» **WHAT IS BEING ASKED**: An exact reproduction of all the entries below is required.

Items listed in a dataset:
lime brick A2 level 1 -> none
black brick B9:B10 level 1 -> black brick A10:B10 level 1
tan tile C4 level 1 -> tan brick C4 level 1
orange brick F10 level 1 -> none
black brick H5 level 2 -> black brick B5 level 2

» **RESULT FOR THIS EXERCISE**:
lime brick A2 level 1 -> none
black brick B9:B10 level 1 -> black brick A10:B10 level 1
tan tile C4 level 1 -> tan brick C4 level 1
orange brick F10 level 1 -> none
black brick H5 level 2 -> black brick B5 level 2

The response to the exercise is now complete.